START Input for this task

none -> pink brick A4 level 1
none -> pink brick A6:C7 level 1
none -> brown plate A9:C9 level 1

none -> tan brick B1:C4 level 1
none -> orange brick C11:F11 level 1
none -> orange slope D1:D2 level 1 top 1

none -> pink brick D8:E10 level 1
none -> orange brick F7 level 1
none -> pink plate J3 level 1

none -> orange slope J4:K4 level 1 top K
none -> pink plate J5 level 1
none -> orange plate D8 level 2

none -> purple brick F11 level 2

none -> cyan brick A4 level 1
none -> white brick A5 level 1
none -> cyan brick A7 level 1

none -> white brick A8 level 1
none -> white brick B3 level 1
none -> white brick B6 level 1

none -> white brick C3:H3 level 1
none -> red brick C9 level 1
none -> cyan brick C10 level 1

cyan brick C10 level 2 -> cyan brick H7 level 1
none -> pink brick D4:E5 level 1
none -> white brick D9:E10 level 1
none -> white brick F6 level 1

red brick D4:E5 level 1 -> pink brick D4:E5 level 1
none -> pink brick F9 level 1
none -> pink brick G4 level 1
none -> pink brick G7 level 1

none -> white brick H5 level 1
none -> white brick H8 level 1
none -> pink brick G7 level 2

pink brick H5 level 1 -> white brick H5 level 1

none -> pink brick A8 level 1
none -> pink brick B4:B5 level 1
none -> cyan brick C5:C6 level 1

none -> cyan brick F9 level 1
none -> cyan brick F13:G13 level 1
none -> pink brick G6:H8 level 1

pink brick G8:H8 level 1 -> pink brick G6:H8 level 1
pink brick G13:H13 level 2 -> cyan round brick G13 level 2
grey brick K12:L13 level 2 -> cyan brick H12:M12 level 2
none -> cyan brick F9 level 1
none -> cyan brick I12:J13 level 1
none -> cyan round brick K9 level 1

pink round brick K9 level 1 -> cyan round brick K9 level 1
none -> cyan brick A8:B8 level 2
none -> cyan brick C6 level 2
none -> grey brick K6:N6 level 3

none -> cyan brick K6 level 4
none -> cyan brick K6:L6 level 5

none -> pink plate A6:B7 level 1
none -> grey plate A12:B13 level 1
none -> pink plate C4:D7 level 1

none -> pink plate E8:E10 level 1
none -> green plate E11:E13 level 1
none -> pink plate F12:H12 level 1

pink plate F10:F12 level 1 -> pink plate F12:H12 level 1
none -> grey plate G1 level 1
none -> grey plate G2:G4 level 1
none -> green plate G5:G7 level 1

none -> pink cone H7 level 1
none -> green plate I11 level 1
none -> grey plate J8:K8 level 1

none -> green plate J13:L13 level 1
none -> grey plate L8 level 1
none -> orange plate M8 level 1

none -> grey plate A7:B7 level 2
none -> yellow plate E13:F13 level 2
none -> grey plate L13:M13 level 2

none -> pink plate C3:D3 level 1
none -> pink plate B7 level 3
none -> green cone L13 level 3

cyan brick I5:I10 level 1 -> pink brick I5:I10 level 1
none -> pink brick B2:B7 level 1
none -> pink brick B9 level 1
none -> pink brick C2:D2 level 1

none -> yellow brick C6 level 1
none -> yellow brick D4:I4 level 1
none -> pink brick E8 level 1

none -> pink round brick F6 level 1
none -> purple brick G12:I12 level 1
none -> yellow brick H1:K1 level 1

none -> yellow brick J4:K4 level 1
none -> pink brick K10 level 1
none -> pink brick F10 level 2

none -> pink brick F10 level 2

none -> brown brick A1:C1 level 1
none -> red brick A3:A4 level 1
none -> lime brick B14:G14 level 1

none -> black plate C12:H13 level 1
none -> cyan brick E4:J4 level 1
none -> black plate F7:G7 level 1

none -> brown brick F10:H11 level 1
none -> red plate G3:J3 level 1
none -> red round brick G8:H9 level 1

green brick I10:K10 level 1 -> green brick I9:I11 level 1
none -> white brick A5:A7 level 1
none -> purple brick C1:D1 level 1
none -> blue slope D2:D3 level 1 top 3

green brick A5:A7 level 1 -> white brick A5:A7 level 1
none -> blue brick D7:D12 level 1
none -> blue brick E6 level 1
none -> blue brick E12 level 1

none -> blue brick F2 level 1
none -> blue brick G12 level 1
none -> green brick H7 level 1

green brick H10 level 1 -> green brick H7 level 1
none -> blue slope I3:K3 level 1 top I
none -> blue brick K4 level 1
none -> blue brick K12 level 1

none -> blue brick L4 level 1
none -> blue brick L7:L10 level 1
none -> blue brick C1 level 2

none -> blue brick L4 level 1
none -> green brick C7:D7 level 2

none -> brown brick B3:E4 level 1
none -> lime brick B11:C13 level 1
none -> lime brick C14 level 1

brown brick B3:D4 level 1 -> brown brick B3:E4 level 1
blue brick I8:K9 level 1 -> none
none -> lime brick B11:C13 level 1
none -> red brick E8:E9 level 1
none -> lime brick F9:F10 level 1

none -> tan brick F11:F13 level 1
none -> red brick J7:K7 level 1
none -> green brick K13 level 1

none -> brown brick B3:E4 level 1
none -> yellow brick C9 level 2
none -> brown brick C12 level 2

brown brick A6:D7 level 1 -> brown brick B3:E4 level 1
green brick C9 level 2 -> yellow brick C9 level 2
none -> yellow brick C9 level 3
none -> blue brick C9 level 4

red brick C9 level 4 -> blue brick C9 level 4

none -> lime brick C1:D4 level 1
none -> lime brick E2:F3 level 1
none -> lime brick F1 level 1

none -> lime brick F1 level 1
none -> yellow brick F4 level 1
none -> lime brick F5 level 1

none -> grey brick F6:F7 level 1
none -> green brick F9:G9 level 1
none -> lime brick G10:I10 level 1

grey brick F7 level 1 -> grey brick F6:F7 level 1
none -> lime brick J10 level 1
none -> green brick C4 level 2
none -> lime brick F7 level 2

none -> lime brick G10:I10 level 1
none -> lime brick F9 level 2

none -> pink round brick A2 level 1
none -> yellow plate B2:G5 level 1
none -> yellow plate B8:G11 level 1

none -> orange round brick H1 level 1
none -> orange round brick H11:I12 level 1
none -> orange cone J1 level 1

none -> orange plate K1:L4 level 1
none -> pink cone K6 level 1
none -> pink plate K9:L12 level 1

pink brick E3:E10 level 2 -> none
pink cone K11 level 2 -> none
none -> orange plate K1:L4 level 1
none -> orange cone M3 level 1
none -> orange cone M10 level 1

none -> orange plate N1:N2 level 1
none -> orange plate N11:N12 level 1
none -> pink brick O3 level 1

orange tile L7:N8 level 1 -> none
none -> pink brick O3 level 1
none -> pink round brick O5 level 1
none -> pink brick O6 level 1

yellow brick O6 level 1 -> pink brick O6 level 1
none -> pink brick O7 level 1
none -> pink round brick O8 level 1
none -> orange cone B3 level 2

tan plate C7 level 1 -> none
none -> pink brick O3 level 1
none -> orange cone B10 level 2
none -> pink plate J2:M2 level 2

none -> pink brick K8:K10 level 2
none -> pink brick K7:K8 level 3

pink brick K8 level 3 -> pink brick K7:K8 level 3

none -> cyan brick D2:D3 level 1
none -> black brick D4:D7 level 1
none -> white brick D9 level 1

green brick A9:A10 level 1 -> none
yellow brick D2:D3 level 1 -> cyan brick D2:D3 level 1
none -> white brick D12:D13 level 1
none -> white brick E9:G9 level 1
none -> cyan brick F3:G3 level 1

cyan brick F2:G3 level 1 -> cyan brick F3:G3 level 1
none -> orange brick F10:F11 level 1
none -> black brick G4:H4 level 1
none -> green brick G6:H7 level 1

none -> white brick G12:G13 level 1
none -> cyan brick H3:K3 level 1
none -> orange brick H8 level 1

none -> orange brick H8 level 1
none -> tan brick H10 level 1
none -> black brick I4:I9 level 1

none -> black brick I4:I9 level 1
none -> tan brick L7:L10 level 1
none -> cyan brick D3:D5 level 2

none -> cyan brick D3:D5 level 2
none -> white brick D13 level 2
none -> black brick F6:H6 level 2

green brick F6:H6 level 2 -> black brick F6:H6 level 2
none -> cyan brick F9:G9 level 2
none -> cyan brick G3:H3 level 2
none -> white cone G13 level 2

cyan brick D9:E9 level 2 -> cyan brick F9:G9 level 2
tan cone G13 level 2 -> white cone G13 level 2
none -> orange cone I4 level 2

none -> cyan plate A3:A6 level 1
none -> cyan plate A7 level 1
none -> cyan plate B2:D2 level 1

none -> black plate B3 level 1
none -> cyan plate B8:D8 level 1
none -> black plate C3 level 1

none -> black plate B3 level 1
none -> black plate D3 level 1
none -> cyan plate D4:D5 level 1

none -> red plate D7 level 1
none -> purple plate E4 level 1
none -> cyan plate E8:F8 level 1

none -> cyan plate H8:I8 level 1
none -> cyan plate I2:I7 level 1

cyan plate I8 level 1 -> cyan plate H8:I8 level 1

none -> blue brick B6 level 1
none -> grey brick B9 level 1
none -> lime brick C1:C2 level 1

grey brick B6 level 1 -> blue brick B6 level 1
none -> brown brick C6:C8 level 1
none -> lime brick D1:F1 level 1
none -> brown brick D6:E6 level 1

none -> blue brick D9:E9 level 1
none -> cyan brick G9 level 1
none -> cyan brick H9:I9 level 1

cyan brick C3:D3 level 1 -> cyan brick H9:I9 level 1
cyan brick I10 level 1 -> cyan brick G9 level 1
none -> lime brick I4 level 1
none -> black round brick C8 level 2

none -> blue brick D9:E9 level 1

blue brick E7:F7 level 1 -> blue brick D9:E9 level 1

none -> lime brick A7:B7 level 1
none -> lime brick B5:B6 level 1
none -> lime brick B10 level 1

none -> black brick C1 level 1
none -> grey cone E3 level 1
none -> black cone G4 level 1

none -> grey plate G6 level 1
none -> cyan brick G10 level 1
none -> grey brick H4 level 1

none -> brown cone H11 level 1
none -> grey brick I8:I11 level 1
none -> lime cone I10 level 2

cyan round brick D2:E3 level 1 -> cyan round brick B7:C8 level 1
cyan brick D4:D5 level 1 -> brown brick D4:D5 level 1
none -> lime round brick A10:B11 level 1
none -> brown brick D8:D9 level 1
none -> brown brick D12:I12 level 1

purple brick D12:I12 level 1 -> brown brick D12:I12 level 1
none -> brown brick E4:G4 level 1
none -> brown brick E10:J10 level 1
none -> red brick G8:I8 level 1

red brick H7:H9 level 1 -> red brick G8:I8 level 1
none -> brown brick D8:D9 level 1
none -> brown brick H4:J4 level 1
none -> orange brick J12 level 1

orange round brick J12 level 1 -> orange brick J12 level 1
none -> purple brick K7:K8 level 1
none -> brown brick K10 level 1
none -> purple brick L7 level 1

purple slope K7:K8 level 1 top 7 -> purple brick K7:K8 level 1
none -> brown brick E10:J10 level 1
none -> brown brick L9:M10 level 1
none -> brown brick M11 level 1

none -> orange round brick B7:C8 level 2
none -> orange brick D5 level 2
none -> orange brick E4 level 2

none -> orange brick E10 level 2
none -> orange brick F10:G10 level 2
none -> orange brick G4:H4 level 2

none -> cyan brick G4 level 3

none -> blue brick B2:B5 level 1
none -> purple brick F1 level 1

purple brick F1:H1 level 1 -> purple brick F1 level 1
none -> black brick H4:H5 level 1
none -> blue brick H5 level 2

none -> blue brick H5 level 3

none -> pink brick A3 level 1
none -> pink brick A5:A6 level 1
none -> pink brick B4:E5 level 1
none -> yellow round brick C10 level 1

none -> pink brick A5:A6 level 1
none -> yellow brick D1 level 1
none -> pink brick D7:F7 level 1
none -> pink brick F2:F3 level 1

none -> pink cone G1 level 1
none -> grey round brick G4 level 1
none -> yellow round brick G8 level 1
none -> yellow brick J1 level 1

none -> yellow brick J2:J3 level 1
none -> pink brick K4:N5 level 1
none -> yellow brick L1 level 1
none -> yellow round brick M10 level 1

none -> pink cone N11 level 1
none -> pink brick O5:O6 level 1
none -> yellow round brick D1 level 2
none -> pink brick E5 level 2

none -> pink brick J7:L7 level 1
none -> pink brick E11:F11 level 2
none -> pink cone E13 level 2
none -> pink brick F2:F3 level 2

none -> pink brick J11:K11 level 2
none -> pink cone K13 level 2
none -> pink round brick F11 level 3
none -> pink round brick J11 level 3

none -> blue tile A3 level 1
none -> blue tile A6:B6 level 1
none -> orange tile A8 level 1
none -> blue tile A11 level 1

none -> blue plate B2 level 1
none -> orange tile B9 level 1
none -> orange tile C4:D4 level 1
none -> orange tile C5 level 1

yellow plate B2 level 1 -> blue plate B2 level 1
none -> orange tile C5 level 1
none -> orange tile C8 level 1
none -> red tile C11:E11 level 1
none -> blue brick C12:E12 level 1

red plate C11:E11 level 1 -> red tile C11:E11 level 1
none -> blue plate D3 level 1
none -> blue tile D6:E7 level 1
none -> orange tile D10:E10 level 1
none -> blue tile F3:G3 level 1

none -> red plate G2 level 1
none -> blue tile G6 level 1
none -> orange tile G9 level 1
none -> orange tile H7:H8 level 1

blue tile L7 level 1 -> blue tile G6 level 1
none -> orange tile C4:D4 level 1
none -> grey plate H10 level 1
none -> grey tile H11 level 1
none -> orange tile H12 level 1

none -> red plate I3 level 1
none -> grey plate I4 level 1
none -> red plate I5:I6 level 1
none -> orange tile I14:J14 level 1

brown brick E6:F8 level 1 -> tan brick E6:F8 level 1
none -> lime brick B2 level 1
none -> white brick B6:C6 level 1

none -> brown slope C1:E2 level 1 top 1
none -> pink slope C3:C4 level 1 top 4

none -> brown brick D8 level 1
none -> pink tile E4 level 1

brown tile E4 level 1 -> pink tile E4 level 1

END Input for this task

Work instruction:
Give nothing but the number of lines in the entries that include "purple".

Solution for this problem:
10